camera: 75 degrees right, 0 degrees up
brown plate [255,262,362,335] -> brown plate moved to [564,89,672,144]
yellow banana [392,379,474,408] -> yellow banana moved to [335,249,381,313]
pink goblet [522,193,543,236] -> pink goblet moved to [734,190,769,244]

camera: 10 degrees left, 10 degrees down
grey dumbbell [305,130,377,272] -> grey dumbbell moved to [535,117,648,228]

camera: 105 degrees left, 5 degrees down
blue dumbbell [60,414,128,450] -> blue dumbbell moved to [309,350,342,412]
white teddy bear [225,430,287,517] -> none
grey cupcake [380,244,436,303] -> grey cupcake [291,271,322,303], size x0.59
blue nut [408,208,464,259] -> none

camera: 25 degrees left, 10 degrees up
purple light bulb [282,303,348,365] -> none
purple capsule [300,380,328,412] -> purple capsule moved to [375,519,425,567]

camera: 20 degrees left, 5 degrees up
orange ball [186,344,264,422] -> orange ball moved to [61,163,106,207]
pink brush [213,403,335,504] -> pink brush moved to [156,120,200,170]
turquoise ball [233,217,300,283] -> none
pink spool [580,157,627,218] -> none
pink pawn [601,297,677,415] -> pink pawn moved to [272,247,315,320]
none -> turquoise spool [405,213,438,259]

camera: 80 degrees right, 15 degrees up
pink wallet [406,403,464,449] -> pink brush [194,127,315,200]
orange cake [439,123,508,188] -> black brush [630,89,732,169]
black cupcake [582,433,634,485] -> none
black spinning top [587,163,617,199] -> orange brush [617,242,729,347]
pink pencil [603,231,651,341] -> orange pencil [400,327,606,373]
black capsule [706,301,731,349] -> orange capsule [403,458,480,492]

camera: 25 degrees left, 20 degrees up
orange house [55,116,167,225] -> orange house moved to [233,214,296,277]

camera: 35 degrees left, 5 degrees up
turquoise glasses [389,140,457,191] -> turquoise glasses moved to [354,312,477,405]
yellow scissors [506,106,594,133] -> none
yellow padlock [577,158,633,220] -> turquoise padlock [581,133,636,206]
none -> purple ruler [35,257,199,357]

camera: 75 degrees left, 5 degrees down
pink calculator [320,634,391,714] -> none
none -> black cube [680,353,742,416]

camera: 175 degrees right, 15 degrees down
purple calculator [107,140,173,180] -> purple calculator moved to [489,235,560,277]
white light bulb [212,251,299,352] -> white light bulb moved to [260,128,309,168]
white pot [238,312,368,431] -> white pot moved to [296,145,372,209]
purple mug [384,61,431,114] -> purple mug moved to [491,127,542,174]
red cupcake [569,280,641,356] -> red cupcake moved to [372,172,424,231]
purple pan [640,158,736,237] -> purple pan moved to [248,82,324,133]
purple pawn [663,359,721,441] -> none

• Task: Would you output, from the records above, exactly the run of lines that starts at the line containing "camera: 25 degrees left, 20 degrees up" and ends at the line containing "yellow padlock [577,158,633,220]", and only that run?

• Expected answer:
camera: 25 degrees left, 20 degrees up
orange house [55,116,167,225] -> orange house moved to [233,214,296,277]

camera: 35 degrees left, 5 degrees up
turquoise glasses [389,140,457,191] -> turquoise glasses moved to [354,312,477,405]
yellow scissors [506,106,594,133] -> none
yellow padlock [577,158,633,220] -> turquoise padlock [581,133,636,206]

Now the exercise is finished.